§ **TASK DETAILS**: From the records below, output exactly the lines running from the line containing "camera: 20 degrees left, 5 degrees up" through the line containing "(923, 380) = (630, 230): yellow car -> none", and no others.

-- INFORMATION GIVEN follows --

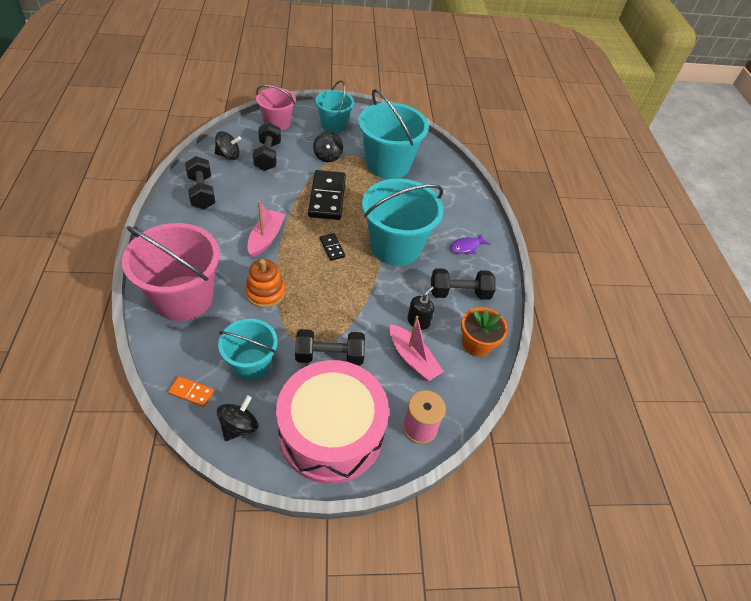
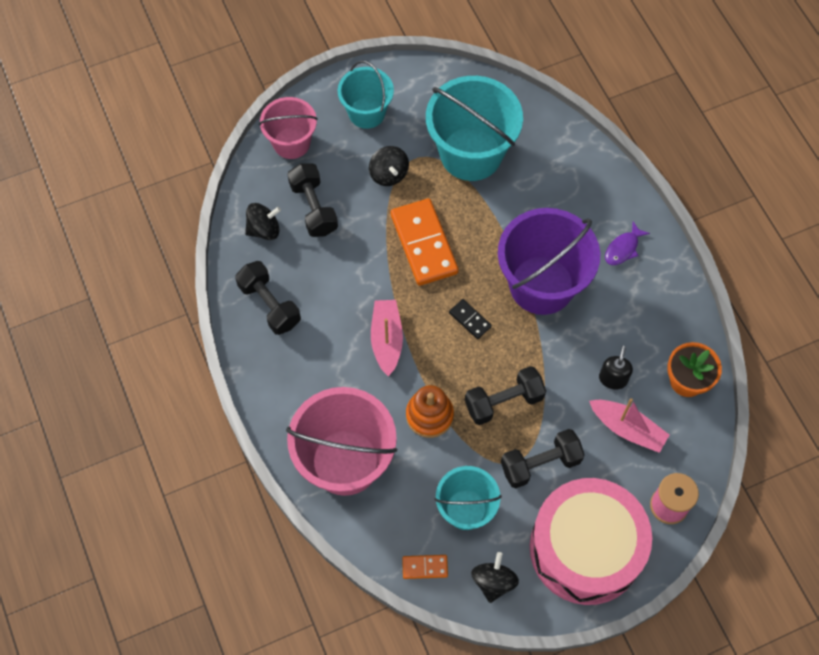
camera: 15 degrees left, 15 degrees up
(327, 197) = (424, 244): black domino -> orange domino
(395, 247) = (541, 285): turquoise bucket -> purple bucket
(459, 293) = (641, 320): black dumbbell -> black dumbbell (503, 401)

-- INFORMATION GIVEN concluded --
-- INFORMATION GIVEN follows --

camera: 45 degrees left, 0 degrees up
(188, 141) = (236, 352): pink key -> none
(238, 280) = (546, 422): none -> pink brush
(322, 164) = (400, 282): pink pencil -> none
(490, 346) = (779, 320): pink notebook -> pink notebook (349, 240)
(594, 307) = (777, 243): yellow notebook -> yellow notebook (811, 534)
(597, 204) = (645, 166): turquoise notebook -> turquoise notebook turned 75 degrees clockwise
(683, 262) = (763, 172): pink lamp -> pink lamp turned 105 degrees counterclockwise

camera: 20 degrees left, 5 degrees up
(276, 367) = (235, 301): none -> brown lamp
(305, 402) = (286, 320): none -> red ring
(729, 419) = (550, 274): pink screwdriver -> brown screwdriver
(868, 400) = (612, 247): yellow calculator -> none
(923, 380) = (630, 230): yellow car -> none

-- INFORMATION GIVEN concluded --
-- INFORMATION GIVEN follows --

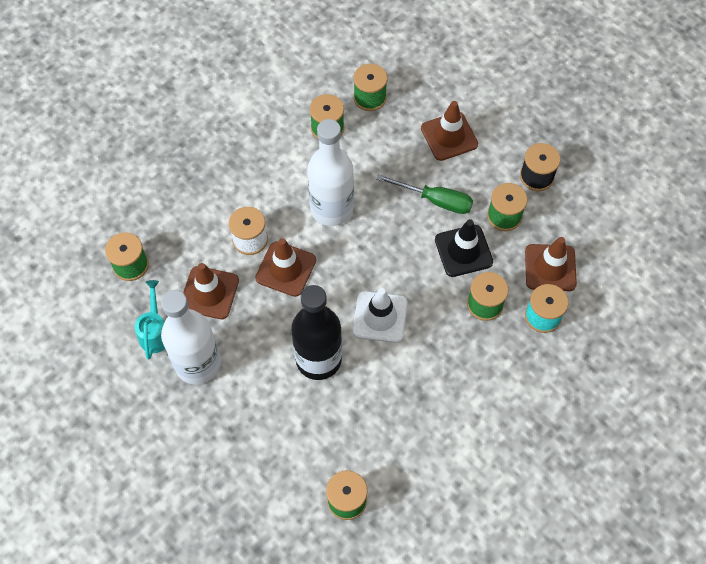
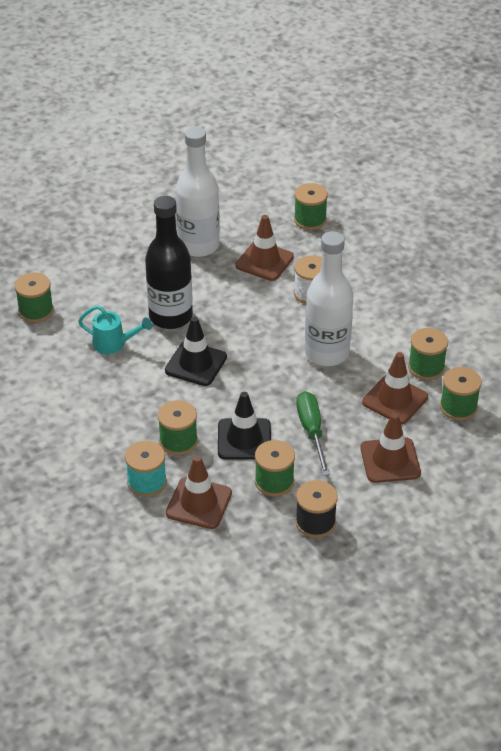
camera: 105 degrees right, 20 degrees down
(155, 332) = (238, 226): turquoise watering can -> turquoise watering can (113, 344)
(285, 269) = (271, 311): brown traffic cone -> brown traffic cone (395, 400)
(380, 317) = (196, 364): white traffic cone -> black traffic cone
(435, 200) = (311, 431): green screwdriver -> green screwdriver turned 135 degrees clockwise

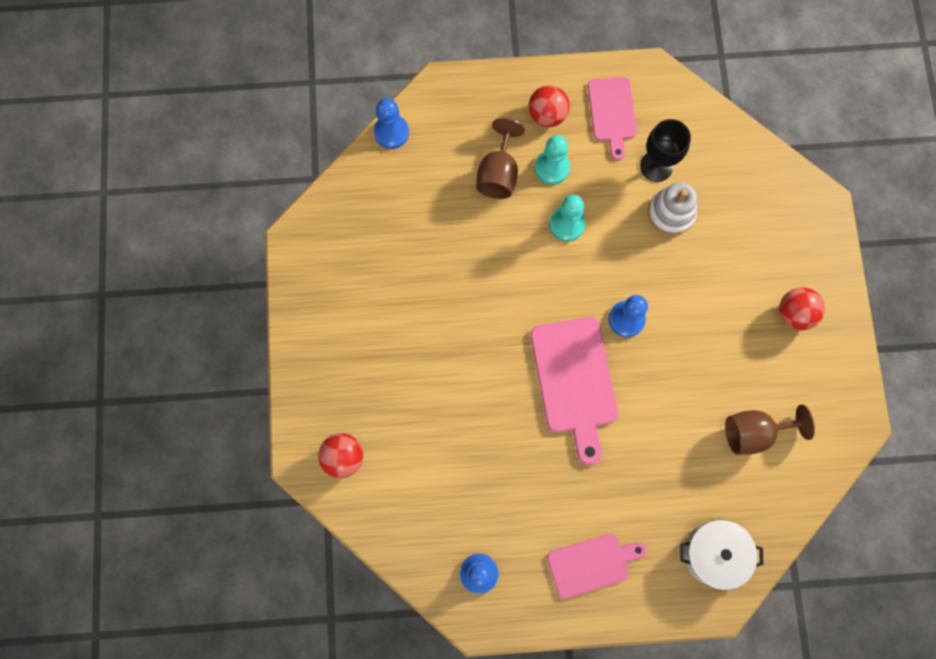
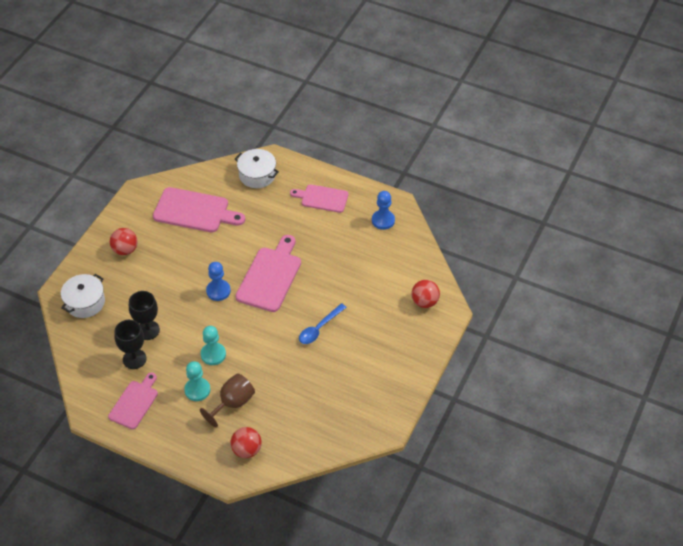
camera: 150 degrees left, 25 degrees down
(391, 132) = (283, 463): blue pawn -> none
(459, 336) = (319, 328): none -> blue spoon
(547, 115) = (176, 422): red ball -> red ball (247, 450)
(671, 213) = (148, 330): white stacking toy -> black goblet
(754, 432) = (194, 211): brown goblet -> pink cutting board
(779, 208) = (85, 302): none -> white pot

-- INFORMATION GIVEN concluded --

§ **ANSWER**:
camera: 20 degrees left, 5 degrees up
(276, 367) = (235, 301): none -> brown lamp
(305, 402) = (286, 320): none -> red ring
(729, 419) = (550, 274): pink screwdriver -> brown screwdriver
(868, 400) = (612, 247): yellow calculator -> none
(923, 380) = (630, 230): yellow car -> none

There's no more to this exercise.